**What needs to be done**
Write out, with no changes, every line starting at the one that contains "R110: 15k (+3V3, LEVEL) -> 2.4k (+3V3, LEVEL)" and ending at the last line of the data below. Leave pictures out.

*** Data shown

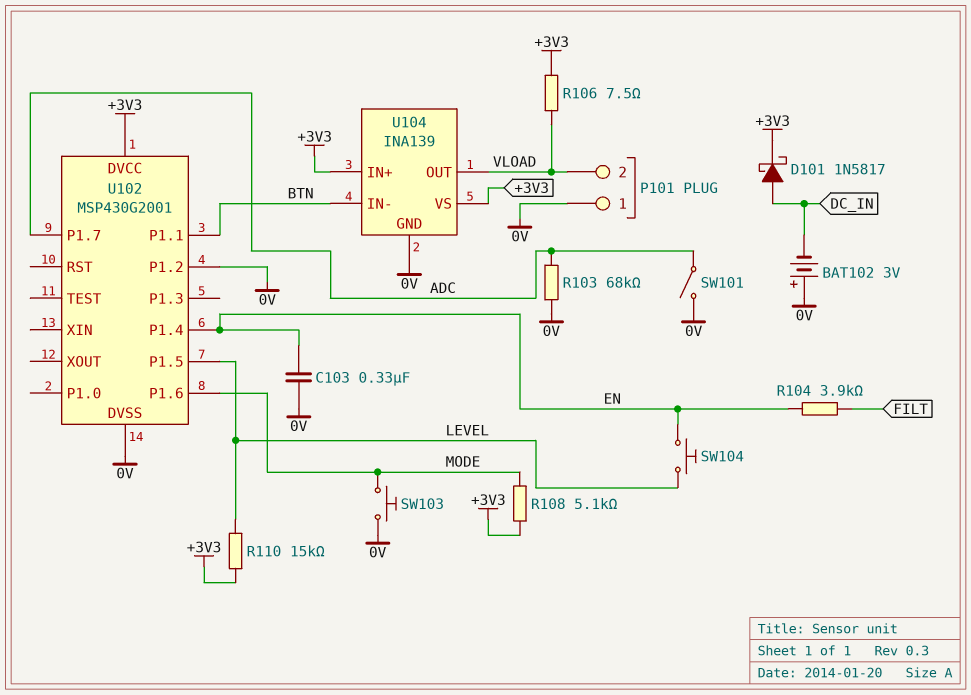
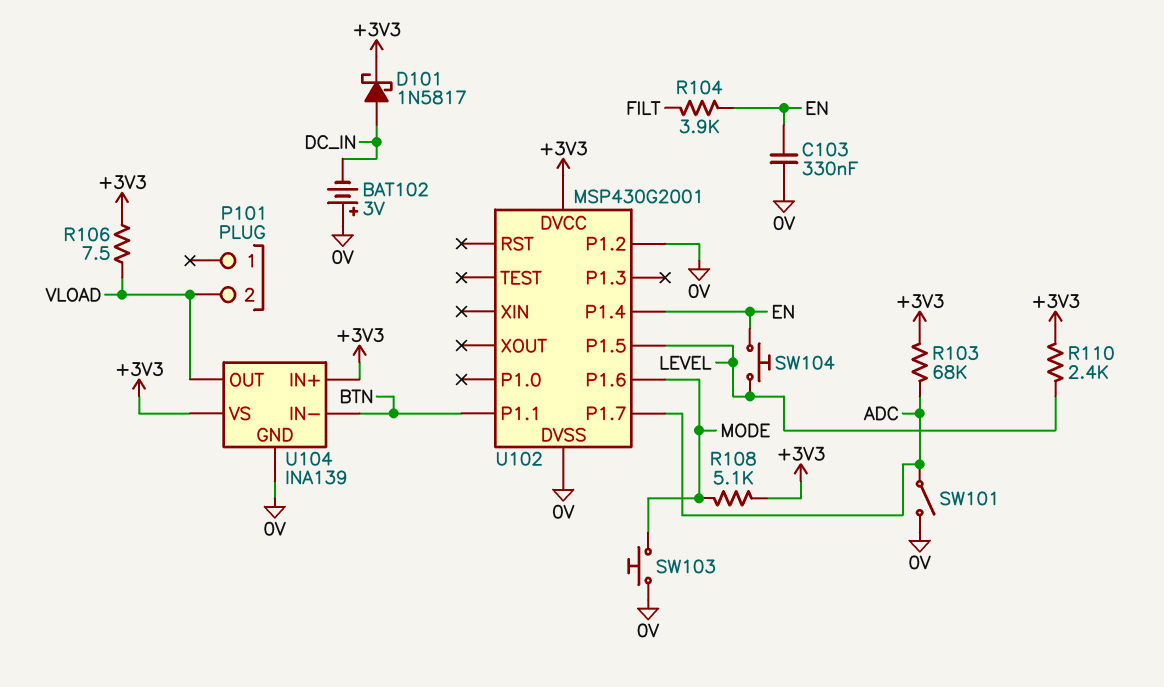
P101 pin 1: 0V -> none
R103: 68k (0V, ADC) -> 68k (+3V3, ADC)
R110: 15k (+3V3, LEVEL) -> 2.4k (+3V3, LEVEL)

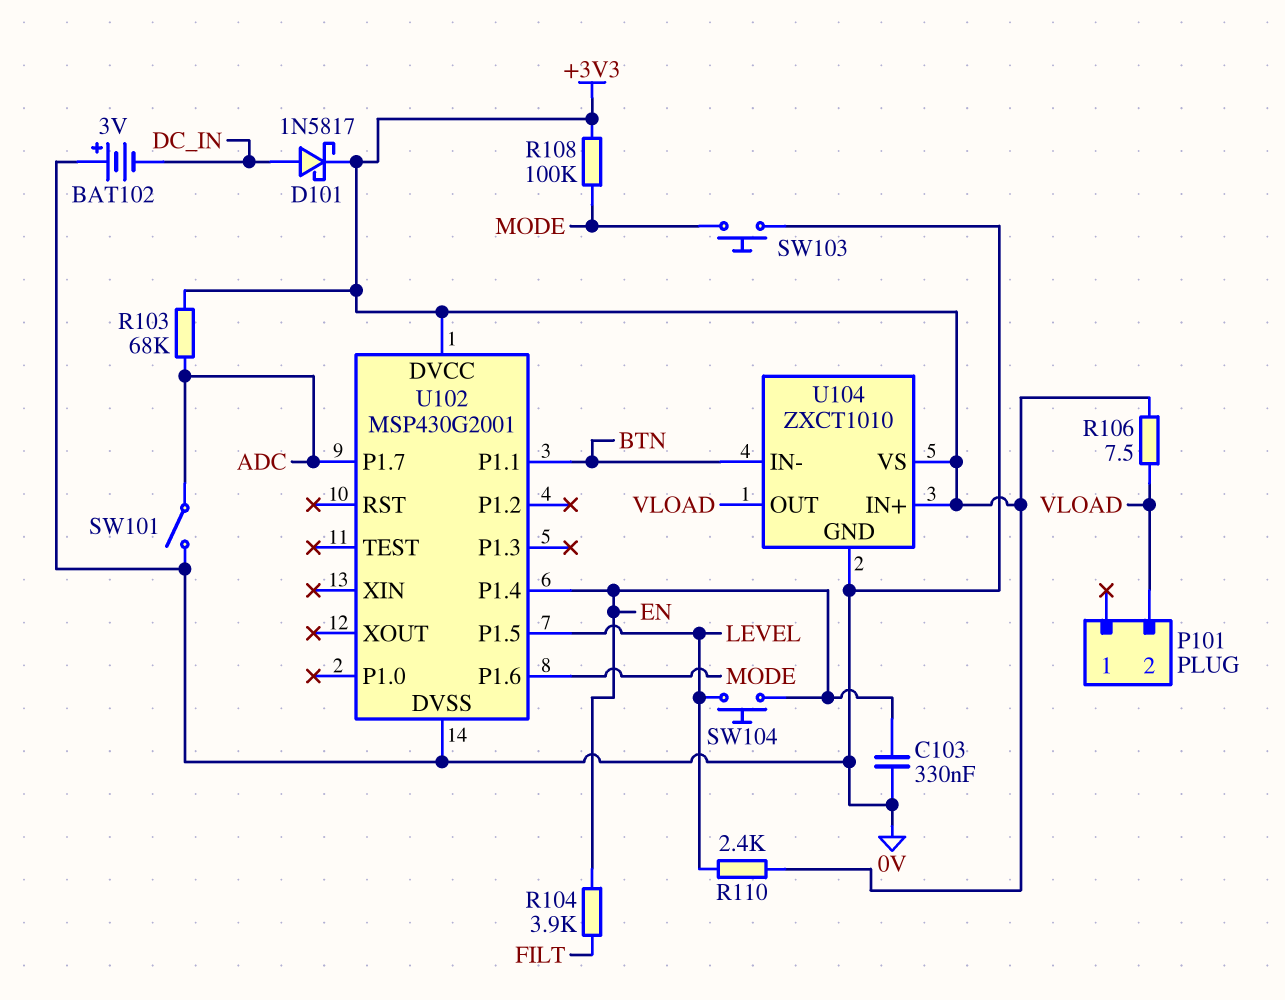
R108: 5.1k (+3V3, MODE) -> 100k (+3V3, MODE)
U102 pin P1.2: 0V -> none
U104: INA139 -> ZXCT1010

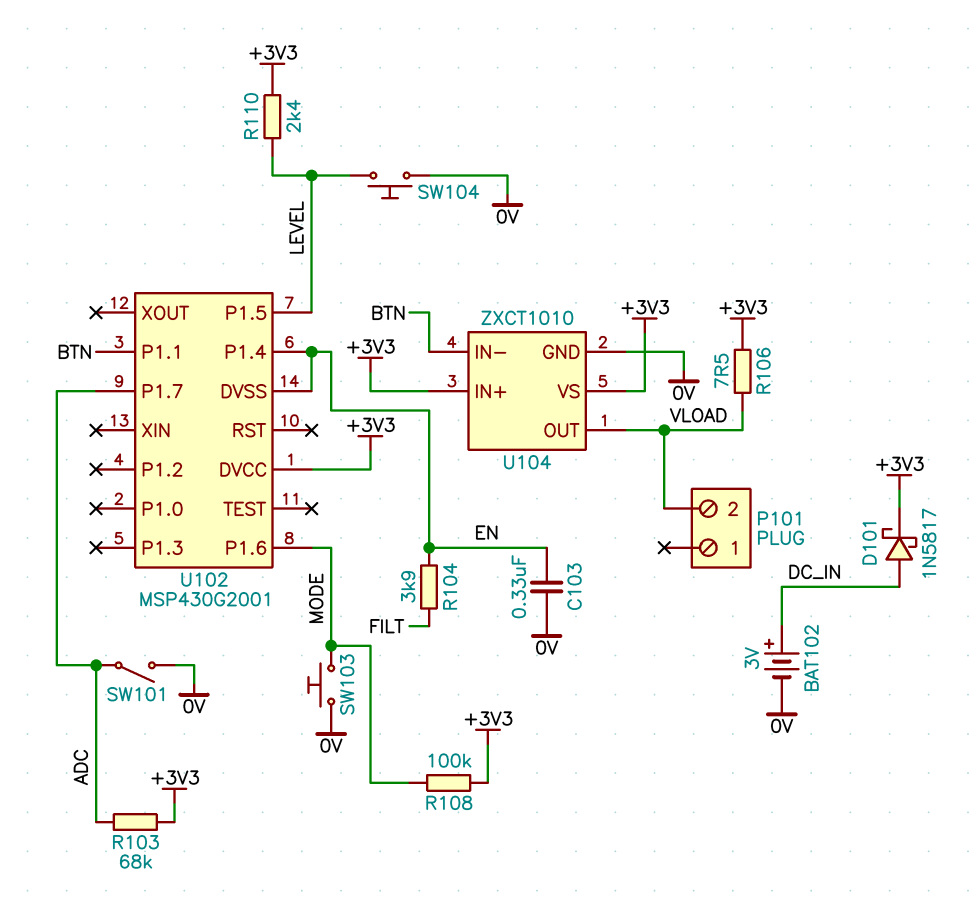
BAT102: 3V (plus 0V, minus DC_IN) -> 3V (plus DC_IN, minus 0V)
SW104: button (EN, LEVEL) -> button (0V, LEVEL)
U102 pin DVSS: 0V -> EN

******

**Response to the exercise**
R110: 15k (+3V3, LEVEL) -> 2.4k (+3V3, LEVEL)

R108: 5.1k (+3V3, MODE) -> 100k (+3V3, MODE)
U102 pin P1.2: 0V -> none
U104: INA139 -> ZXCT1010

BAT102: 3V (plus 0V, minus DC_IN) -> 3V (plus DC_IN, minus 0V)
SW104: button (EN, LEVEL) -> button (0V, LEVEL)
U102 pin DVSS: 0V -> EN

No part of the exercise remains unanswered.